Object change descriptions:
_ _ _ _
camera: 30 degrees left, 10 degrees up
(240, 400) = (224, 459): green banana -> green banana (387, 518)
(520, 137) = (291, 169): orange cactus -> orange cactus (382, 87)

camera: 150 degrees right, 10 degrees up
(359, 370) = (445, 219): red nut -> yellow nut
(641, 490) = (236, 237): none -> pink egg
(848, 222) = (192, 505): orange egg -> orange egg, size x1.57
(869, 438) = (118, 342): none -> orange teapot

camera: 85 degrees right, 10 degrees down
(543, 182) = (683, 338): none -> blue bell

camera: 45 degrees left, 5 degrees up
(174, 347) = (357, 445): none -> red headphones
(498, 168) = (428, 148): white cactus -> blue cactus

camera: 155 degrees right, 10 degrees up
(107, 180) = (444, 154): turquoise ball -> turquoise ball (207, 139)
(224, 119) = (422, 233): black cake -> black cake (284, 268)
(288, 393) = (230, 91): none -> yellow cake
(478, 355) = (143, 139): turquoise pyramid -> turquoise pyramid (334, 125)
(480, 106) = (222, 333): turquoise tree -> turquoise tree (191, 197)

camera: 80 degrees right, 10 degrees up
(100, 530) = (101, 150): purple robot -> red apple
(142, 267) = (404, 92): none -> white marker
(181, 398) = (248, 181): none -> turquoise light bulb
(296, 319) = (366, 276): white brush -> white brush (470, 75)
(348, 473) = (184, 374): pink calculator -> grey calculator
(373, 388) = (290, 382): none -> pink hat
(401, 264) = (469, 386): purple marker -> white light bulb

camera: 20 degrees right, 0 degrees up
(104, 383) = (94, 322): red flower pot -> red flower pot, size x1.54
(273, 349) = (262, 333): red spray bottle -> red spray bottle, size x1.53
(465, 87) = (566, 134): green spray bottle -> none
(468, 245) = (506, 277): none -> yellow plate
_ _ _ _
• Instructions to follow: Give the entries again exactly, every one.

• Reply:
camera: 30 degrees left, 10 degrees up
(240, 400) = (224, 459): green banana -> green banana (387, 518)
(520, 137) = (291, 169): orange cactus -> orange cactus (382, 87)

camera: 150 degrees right, 10 degrees up
(359, 370) = (445, 219): red nut -> yellow nut
(641, 490) = (236, 237): none -> pink egg
(848, 222) = (192, 505): orange egg -> orange egg, size x1.57
(869, 438) = (118, 342): none -> orange teapot

camera: 85 degrees right, 10 degrees down
(543, 182) = (683, 338): none -> blue bell

camera: 45 degrees left, 5 degrees up
(174, 347) = (357, 445): none -> red headphones
(498, 168) = (428, 148): white cactus -> blue cactus

camera: 155 degrees right, 10 degrees up
(107, 180) = (444, 154): turquoise ball -> turquoise ball (207, 139)
(224, 119) = (422, 233): black cake -> black cake (284, 268)
(288, 393) = (230, 91): none -> yellow cake
(478, 355) = (143, 139): turquoise pyramid -> turquoise pyramid (334, 125)
(480, 106) = (222, 333): turquoise tree -> turquoise tree (191, 197)

camera: 80 degrees right, 10 degrees up
(100, 530) = (101, 150): purple robot -> red apple
(142, 267) = (404, 92): none -> white marker
(181, 398) = (248, 181): none -> turquoise light bulb
(296, 319) = (366, 276): white brush -> white brush (470, 75)
(348, 473) = (184, 374): pink calculator -> grey calculator
(373, 388) = (290, 382): none -> pink hat
(401, 264) = (469, 386): purple marker -> white light bulb

camera: 20 degrees right, 0 degrees up
(104, 383) = (94, 322): red flower pot -> red flower pot, size x1.54
(273, 349) = (262, 333): red spray bottle -> red spray bottle, size x1.53
(465, 87) = (566, 134): green spray bottle -> none
(468, 245) = (506, 277): none -> yellow plate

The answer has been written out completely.